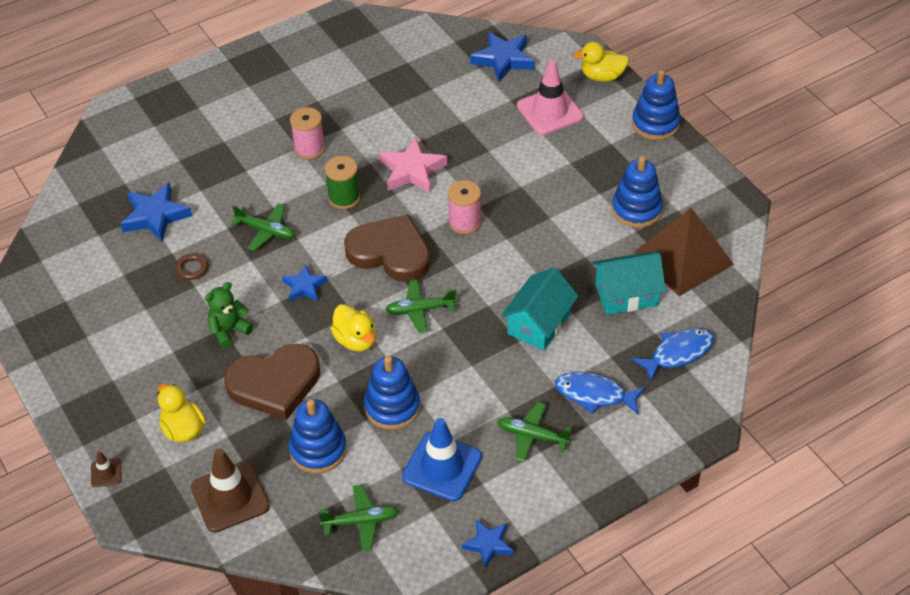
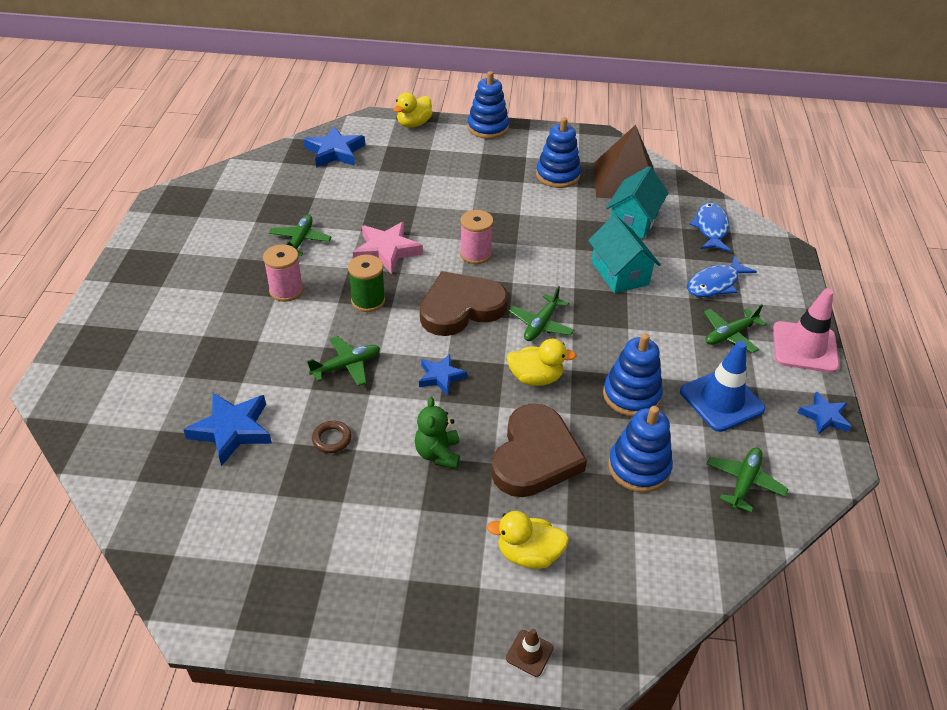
camera: 55 degrees left, 5 degrees down
(230, 497) = (644, 562): brown traffic cone -> none
(371, 117) = (300, 240): none -> green plane
(550, 111) = (416, 160): pink traffic cone -> pink traffic cone (804, 347)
---
**Exercise:** Copy out the listing above in full and keep the pictures out.

**Task output:**
camera: 55 degrees left, 5 degrees down
(230, 497) = (644, 562): brown traffic cone -> none
(371, 117) = (300, 240): none -> green plane
(550, 111) = (416, 160): pink traffic cone -> pink traffic cone (804, 347)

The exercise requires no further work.